▶ Given entries
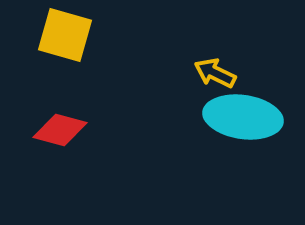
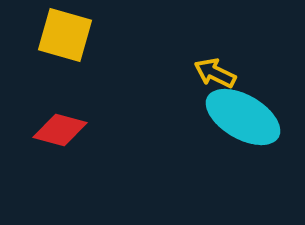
cyan ellipse: rotated 22 degrees clockwise
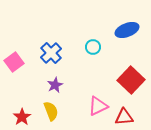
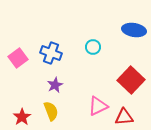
blue ellipse: moved 7 px right; rotated 30 degrees clockwise
blue cross: rotated 25 degrees counterclockwise
pink square: moved 4 px right, 4 px up
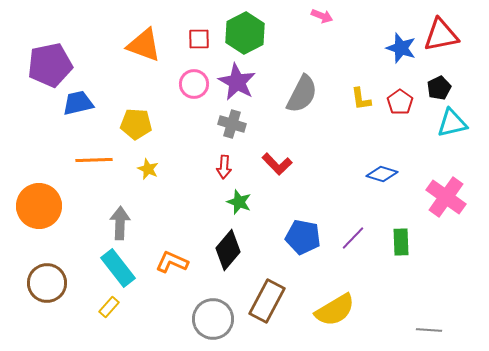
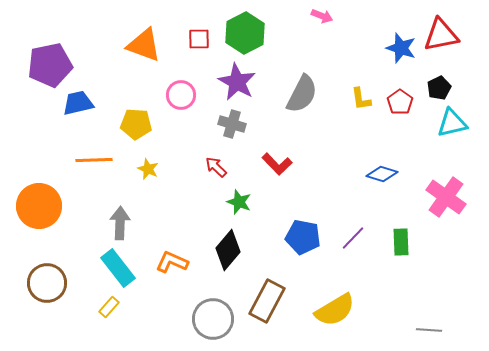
pink circle: moved 13 px left, 11 px down
red arrow: moved 8 px left; rotated 130 degrees clockwise
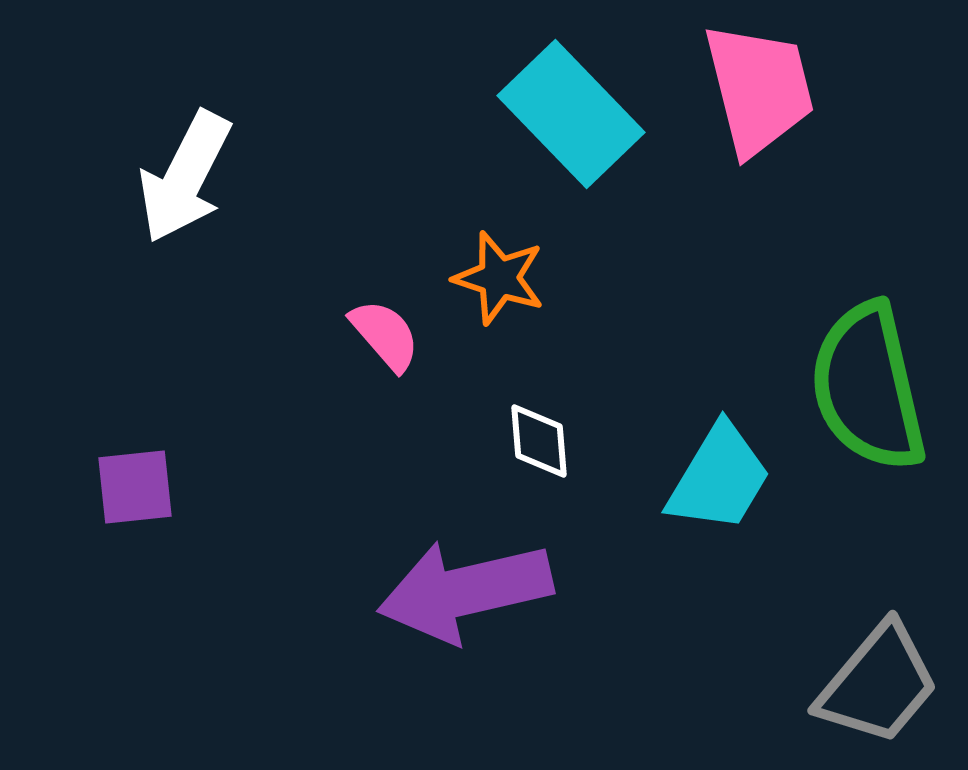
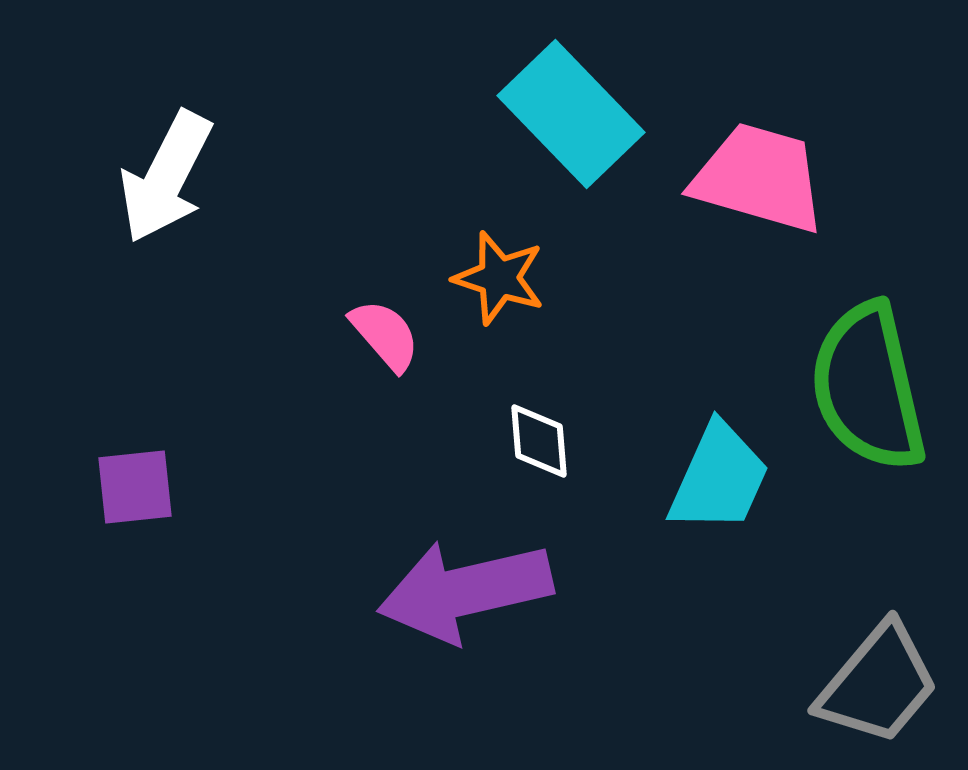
pink trapezoid: moved 89 px down; rotated 60 degrees counterclockwise
white arrow: moved 19 px left
cyan trapezoid: rotated 7 degrees counterclockwise
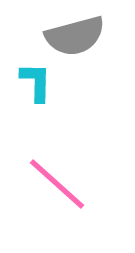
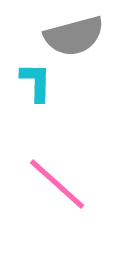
gray semicircle: moved 1 px left
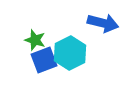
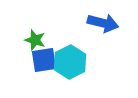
cyan hexagon: moved 9 px down
blue square: rotated 12 degrees clockwise
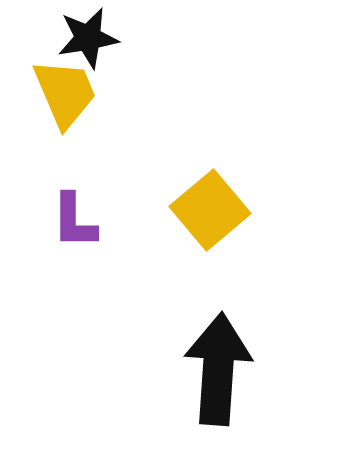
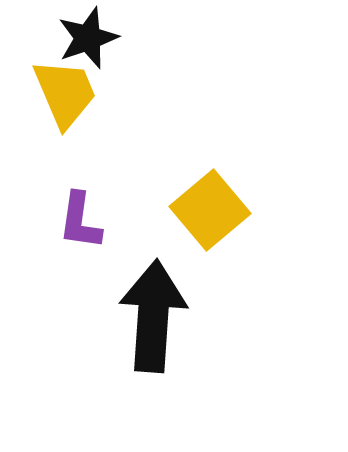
black star: rotated 10 degrees counterclockwise
purple L-shape: moved 6 px right; rotated 8 degrees clockwise
black arrow: moved 65 px left, 53 px up
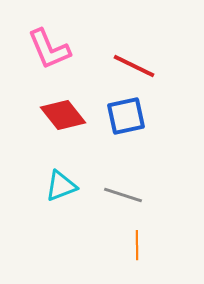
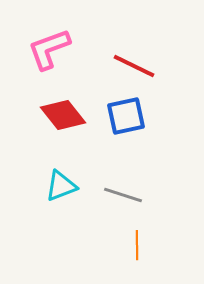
pink L-shape: rotated 93 degrees clockwise
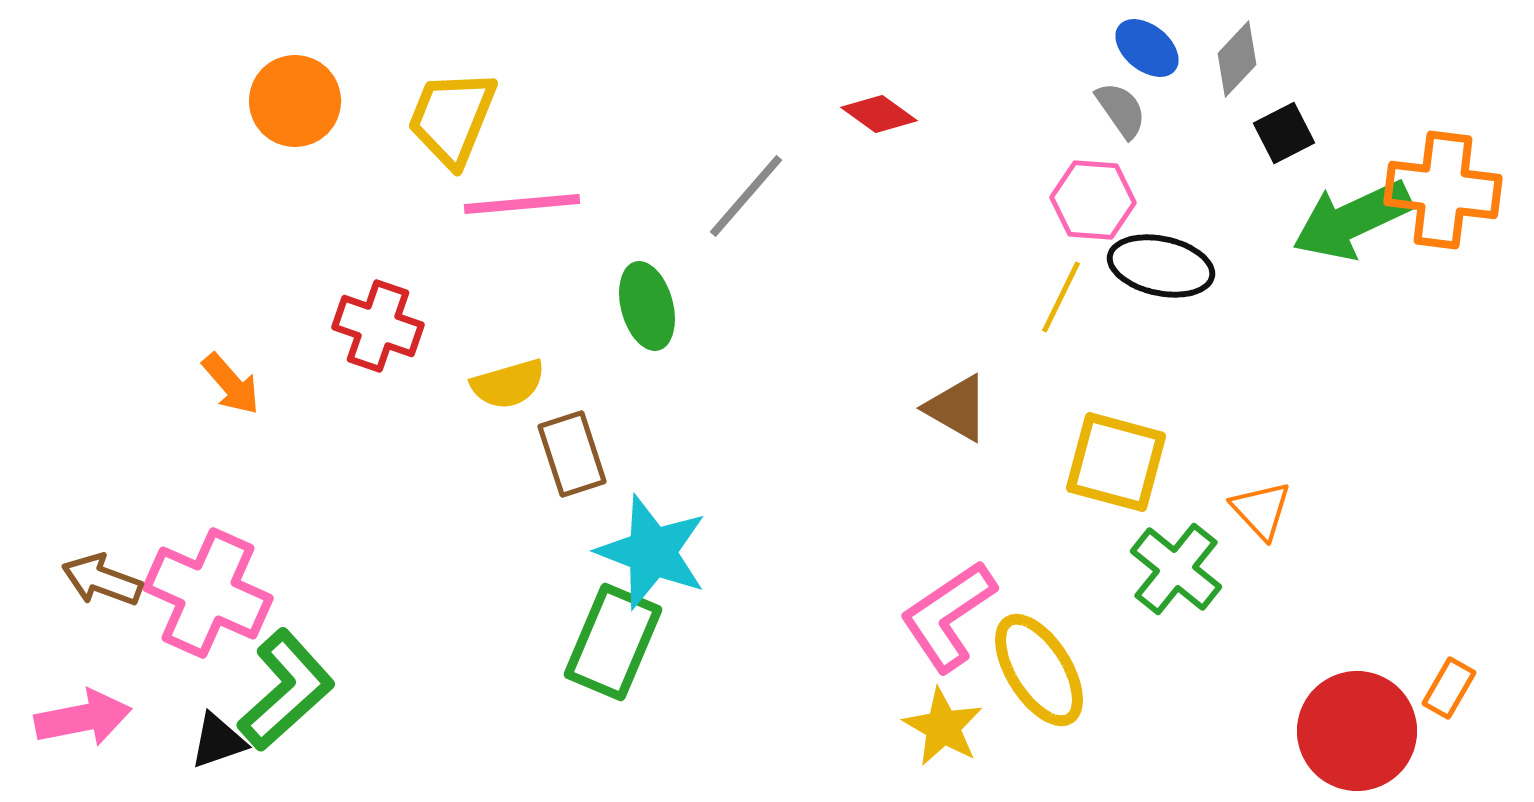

▶ About this task
How many lines in the records above hold the word "counterclockwise"? Give only the number.

▶ Problem solution
4